## What you should do:
Copy every entry below exactly, and keep out the pictures.

## Records for this task:
Start of Block

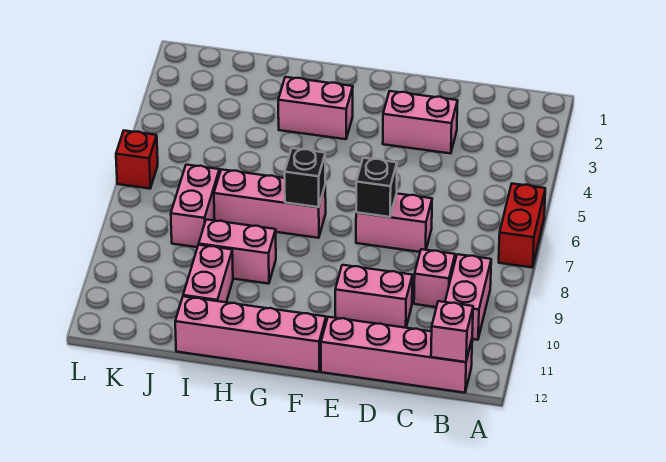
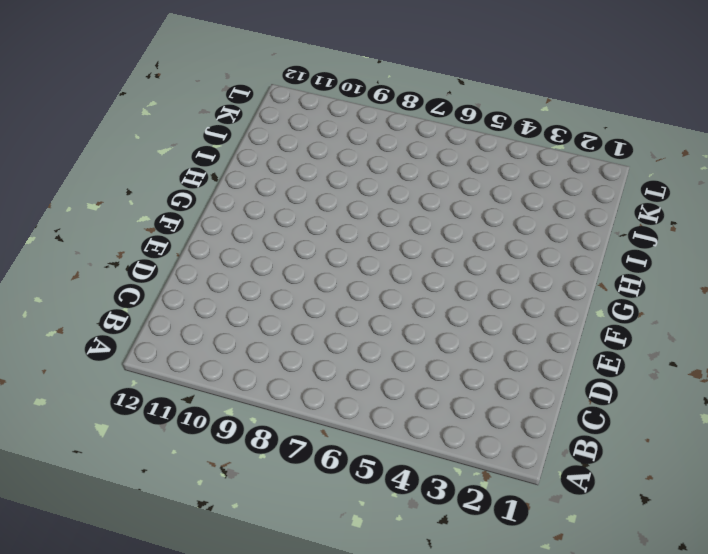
none -> red brick A6:A7 level 1
none -> pink brick B9:B10 level 1
none -> pink brick B12:E12 level 1

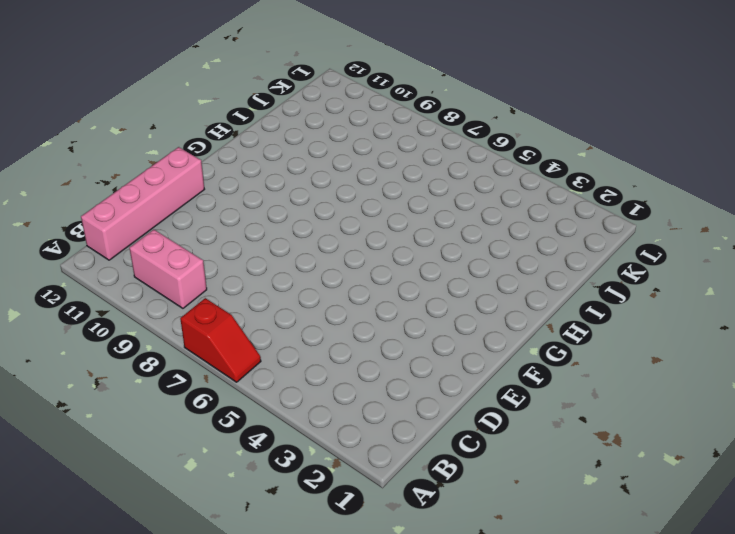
red slope A6:A7 level 1 top 7 -> red brick A6:A7 level 1
none -> pink brick C9 level 1
none -> pink brick D3:E3 level 1
none -> pink brick D7:E7 level 1

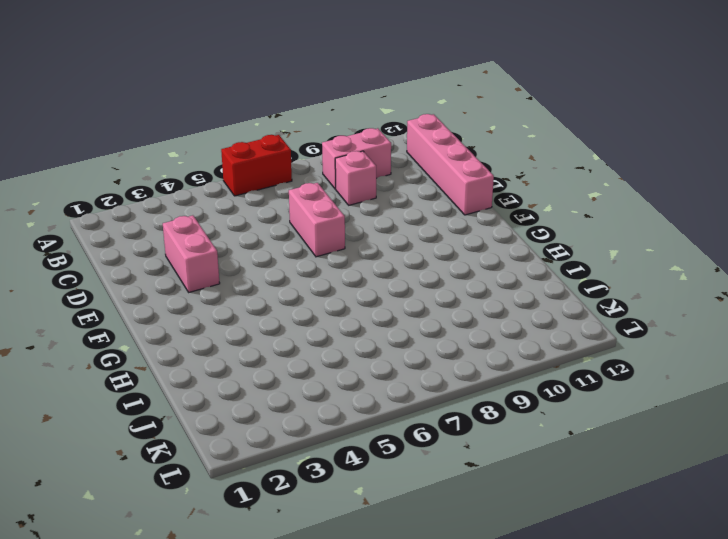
none -> pink brick D10:E10 level 1
none -> pink brick F12:I12 level 1
none -> pink brick G3:H3 level 1

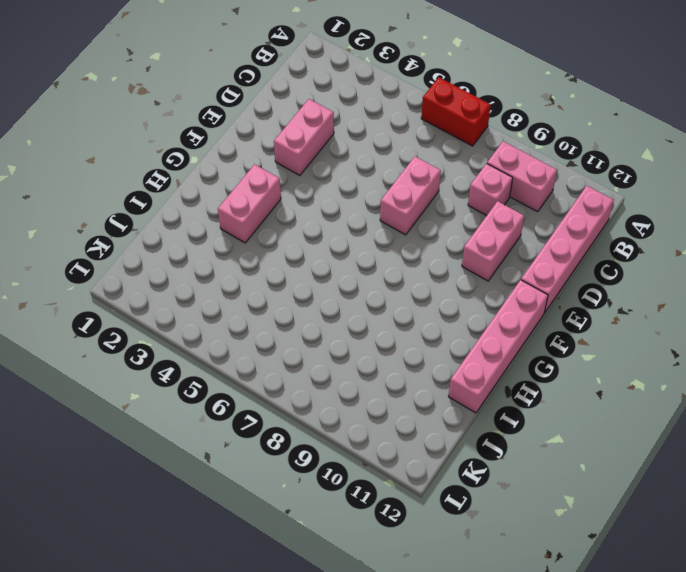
none -> pink brick G7:I7 level 1
none -> pink brick H9:I9 level 1
none -> pink brick I10:I11 level 1

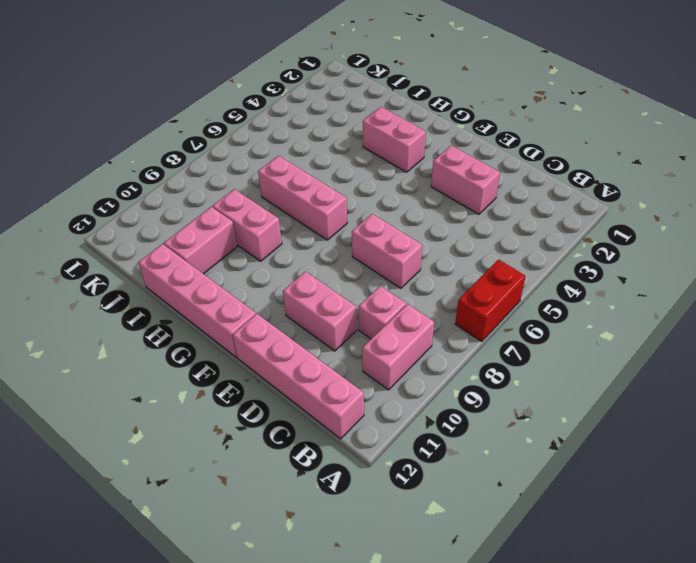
none -> pink brick J7:J8 level 1
none -> red brick L6 level 1
none -> pink brick B12 level 2

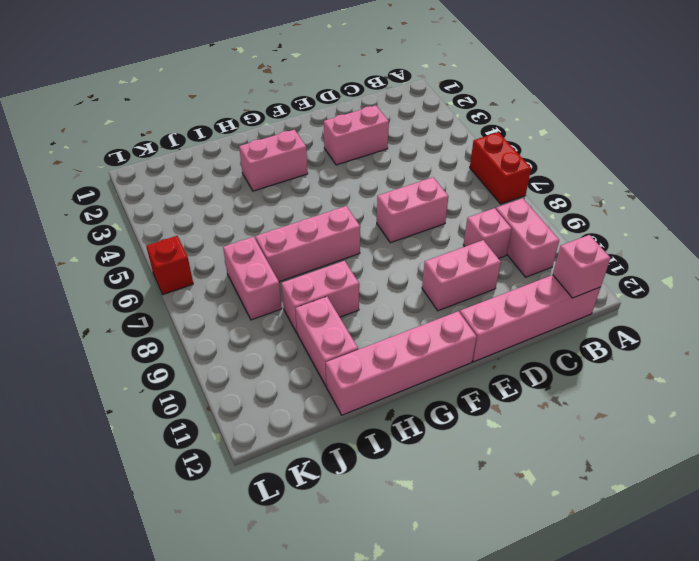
none -> black brick E7 level 2
none -> black brick G7 level 2

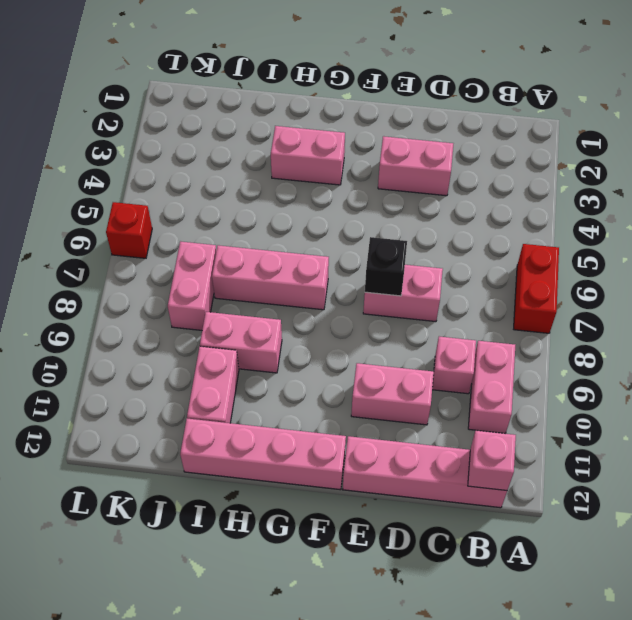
none -> black brick G7 level 2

End of Block

## Your solution:
none -> red brick A6:A7 level 1
none -> pink brick B9:B10 level 1
none -> pink brick B12:E12 level 1

red slope A6:A7 level 1 top 7 -> red brick A6:A7 level 1
none -> pink brick C9 level 1
none -> pink brick D3:E3 level 1
none -> pink brick D7:E7 level 1

none -> pink brick D10:E10 level 1
none -> pink brick F12:I12 level 1
none -> pink brick G3:H3 level 1

none -> pink brick G7:I7 level 1
none -> pink brick H9:I9 level 1
none -> pink brick I10:I11 level 1

none -> pink brick J7:J8 level 1
none -> red brick L6 level 1
none -> pink brick B12 level 2

none -> black brick E7 level 2
none -> black brick G7 level 2

none -> black brick G7 level 2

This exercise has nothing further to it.